-- Opening Marker --

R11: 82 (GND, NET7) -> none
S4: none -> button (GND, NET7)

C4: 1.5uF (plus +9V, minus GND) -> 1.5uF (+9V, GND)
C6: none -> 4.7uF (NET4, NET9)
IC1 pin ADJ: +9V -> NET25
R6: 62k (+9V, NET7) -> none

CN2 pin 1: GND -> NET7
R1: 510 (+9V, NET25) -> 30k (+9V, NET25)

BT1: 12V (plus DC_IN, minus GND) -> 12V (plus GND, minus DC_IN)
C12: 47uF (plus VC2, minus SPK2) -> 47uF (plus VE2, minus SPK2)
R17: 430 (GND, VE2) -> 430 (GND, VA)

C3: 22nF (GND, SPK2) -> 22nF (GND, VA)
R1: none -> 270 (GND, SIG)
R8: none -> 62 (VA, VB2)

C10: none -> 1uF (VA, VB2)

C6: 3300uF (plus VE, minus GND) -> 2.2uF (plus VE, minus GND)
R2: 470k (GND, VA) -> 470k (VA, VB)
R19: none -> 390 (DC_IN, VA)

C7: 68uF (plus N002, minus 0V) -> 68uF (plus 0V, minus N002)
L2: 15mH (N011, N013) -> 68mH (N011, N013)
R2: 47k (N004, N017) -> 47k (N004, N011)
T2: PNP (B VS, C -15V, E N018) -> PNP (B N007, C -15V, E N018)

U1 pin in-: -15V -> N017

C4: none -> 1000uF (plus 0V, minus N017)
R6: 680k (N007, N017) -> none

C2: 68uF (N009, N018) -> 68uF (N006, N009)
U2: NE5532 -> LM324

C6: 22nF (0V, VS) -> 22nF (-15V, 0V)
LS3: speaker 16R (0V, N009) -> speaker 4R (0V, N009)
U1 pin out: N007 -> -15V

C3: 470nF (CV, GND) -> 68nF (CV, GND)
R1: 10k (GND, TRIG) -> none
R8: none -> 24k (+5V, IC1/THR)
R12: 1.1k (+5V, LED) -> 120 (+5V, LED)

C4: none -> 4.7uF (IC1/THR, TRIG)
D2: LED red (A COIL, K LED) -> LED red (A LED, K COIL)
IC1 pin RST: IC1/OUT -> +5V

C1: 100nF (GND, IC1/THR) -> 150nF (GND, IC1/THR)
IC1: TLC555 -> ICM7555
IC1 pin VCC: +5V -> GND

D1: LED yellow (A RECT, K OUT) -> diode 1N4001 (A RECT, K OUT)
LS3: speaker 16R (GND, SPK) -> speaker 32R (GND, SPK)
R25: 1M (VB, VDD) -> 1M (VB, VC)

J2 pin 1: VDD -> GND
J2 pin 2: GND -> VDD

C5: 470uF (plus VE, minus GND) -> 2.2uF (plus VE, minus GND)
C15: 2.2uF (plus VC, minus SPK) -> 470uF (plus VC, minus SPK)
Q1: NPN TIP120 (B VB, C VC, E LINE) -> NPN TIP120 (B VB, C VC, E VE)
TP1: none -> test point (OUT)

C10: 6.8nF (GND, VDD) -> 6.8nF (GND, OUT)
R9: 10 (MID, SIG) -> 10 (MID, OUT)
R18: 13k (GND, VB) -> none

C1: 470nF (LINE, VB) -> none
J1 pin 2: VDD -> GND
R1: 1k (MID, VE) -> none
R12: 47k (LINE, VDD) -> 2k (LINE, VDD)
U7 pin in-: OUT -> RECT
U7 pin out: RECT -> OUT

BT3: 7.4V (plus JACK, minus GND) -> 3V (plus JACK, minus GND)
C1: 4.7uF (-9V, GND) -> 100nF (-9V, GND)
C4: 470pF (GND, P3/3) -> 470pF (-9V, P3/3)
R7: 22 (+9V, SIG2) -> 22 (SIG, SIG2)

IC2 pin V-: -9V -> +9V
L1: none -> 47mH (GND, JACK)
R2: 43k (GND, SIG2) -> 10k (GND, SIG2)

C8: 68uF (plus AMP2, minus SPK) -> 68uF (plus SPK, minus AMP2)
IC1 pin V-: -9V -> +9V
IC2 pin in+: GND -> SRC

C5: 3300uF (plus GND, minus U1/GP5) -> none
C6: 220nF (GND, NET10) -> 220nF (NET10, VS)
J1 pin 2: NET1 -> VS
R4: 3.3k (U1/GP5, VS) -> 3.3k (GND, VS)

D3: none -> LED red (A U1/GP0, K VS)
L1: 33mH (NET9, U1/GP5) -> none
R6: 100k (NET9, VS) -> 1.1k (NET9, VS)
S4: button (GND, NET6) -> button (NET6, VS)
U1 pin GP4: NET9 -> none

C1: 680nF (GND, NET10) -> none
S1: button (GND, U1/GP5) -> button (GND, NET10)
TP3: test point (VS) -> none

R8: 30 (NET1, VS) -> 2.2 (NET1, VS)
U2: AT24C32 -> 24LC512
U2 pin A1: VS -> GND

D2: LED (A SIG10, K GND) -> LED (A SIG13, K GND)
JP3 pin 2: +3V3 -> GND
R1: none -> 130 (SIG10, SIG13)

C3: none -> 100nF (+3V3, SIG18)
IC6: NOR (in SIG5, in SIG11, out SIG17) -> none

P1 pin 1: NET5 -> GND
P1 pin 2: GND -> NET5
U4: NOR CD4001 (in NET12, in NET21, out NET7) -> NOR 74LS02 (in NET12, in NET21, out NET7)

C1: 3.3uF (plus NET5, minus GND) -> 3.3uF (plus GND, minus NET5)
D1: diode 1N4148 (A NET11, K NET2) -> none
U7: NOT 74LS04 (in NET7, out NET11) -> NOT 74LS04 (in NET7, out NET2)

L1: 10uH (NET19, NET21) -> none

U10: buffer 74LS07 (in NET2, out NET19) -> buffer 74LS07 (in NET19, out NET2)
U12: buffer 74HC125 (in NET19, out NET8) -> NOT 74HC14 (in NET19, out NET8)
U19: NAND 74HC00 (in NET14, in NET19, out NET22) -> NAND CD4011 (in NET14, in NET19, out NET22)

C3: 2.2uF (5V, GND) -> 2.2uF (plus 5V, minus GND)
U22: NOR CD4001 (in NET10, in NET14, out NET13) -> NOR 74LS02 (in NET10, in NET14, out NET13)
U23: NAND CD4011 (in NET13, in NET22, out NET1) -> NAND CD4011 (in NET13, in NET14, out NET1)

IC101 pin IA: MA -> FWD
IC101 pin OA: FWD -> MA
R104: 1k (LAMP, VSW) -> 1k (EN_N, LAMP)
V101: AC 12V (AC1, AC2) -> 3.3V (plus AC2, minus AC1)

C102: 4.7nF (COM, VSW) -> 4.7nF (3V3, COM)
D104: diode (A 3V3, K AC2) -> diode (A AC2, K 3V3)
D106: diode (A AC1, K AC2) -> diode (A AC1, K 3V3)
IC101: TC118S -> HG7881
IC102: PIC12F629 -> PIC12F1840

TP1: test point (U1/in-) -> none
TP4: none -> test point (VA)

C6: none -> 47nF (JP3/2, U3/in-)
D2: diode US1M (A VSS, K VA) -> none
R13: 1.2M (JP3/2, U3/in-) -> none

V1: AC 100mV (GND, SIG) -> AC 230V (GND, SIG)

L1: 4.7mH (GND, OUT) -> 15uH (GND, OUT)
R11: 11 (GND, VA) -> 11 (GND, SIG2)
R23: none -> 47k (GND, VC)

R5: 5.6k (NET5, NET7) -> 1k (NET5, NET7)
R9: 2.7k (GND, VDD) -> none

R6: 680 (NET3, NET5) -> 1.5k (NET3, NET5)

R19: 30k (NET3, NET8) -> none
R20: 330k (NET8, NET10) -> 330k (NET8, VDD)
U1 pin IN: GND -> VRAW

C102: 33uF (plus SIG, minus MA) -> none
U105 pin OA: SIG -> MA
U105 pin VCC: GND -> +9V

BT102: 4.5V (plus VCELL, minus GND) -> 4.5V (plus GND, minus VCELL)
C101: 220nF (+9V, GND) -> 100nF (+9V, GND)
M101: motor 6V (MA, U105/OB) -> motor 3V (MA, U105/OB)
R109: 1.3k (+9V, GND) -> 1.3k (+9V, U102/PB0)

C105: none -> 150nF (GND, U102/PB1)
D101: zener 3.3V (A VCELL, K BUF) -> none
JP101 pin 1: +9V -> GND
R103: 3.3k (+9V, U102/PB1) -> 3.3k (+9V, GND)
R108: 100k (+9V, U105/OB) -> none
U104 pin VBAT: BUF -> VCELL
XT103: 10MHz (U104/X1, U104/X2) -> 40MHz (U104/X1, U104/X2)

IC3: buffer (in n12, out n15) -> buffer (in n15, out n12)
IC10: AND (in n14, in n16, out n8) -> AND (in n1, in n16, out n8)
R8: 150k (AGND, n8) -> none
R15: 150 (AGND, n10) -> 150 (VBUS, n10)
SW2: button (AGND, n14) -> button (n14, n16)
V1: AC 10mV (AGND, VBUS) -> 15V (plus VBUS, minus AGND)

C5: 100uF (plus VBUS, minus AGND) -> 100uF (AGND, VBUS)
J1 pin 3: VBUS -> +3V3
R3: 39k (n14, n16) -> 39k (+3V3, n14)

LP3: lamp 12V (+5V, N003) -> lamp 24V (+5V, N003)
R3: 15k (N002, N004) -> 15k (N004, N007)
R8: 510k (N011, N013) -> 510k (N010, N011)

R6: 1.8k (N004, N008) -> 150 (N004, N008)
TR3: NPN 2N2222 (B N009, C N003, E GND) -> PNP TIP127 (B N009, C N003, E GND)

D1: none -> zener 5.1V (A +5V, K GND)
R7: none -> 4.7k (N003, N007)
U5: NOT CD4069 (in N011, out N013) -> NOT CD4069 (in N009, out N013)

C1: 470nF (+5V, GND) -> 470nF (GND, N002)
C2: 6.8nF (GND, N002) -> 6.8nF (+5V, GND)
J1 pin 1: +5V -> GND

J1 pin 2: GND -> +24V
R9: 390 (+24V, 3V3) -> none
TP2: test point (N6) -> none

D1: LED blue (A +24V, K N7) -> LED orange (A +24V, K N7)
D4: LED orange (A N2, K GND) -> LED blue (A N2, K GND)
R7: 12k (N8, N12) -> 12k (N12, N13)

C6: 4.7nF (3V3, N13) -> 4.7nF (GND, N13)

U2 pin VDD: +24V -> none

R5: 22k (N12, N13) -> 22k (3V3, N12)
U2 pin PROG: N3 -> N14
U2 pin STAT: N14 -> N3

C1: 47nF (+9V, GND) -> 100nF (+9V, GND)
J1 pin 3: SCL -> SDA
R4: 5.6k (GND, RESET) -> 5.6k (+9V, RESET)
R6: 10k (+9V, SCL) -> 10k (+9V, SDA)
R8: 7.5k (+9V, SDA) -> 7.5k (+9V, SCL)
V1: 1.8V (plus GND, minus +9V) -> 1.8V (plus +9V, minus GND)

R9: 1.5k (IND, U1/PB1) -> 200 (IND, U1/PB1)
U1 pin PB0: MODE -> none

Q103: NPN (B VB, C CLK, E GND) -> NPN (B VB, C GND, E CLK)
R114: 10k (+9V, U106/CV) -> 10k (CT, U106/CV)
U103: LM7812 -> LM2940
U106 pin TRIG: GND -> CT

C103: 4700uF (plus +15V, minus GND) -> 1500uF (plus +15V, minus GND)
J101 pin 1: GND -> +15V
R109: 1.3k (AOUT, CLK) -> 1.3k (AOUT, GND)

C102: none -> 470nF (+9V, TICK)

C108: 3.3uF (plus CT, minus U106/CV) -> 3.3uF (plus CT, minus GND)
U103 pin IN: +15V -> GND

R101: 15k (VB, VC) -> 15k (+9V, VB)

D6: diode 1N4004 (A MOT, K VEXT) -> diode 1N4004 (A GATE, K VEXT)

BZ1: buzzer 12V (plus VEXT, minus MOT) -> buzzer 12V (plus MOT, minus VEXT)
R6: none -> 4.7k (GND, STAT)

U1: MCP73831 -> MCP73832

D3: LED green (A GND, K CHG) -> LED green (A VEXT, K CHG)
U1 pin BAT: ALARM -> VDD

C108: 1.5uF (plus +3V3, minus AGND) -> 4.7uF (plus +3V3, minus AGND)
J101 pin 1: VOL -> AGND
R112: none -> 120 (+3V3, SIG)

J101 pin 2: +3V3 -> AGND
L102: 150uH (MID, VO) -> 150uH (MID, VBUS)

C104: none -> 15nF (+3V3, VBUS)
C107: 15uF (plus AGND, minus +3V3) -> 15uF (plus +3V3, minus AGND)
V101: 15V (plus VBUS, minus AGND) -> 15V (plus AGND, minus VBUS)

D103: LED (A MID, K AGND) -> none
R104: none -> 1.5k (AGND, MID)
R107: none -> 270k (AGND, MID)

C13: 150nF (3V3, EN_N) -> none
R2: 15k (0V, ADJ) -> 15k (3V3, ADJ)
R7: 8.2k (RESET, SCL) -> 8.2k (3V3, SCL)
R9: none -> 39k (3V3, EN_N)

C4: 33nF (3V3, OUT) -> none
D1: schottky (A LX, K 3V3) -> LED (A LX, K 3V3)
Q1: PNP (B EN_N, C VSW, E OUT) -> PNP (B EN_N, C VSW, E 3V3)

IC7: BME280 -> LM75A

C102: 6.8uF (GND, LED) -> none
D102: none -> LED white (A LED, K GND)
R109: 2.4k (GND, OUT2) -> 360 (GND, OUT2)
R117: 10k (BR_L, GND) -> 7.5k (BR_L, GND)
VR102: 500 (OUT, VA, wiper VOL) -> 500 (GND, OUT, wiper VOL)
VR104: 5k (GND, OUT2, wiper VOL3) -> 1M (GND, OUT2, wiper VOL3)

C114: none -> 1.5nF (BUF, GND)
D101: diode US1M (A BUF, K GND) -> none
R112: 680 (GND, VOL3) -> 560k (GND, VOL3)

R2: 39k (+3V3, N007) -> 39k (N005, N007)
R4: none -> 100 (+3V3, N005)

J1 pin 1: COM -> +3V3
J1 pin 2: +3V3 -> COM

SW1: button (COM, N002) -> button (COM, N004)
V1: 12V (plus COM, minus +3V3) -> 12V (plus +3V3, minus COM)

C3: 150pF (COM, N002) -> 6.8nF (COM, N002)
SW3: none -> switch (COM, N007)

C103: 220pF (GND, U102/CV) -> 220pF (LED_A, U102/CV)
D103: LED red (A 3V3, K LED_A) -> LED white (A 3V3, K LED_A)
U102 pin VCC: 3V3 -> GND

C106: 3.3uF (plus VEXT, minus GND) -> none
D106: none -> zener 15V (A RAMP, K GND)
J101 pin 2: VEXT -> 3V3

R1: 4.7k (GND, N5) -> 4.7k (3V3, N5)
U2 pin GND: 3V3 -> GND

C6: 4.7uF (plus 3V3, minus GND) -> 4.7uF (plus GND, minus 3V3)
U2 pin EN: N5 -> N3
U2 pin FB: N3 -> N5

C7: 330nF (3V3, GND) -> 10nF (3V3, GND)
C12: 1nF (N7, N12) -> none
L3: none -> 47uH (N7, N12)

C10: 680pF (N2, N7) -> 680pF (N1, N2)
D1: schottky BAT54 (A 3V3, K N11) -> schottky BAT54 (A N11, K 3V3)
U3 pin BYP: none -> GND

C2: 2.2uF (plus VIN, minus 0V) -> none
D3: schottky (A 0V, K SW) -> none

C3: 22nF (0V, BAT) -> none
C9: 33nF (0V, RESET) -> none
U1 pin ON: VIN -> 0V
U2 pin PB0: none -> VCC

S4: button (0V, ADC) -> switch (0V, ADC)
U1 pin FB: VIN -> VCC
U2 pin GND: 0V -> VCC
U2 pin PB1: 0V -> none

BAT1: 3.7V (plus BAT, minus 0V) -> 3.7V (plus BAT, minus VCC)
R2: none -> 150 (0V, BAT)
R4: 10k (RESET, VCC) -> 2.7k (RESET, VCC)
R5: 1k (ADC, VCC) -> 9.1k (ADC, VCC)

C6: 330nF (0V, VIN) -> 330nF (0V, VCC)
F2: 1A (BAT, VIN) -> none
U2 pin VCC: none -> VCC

-- Closing Marker --

=== EXERCISE DESCRIPTION ===
Would you quote everything above from the line containing "U103 pin IN: +15V -> GND" down to the line containing "L102: 150uH (MID, VO) -> 150uH (MID, VBUS)"? Include both of those lines and nothing else.

=== ANSWER TO THE PROBLEM ===
U103 pin IN: +15V -> GND

R101: 15k (VB, VC) -> 15k (+9V, VB)

D6: diode 1N4004 (A MOT, K VEXT) -> diode 1N4004 (A GATE, K VEXT)

BZ1: buzzer 12V (plus VEXT, minus MOT) -> buzzer 12V (plus MOT, minus VEXT)
R6: none -> 4.7k (GND, STAT)

U1: MCP73831 -> MCP73832

D3: LED green (A GND, K CHG) -> LED green (A VEXT, K CHG)
U1 pin BAT: ALARM -> VDD

C108: 1.5uF (plus +3V3, minus AGND) -> 4.7uF (plus +3V3, minus AGND)
J101 pin 1: VOL -> AGND
R112: none -> 120 (+3V3, SIG)

J101 pin 2: +3V3 -> AGND
L102: 150uH (MID, VO) -> 150uH (MID, VBUS)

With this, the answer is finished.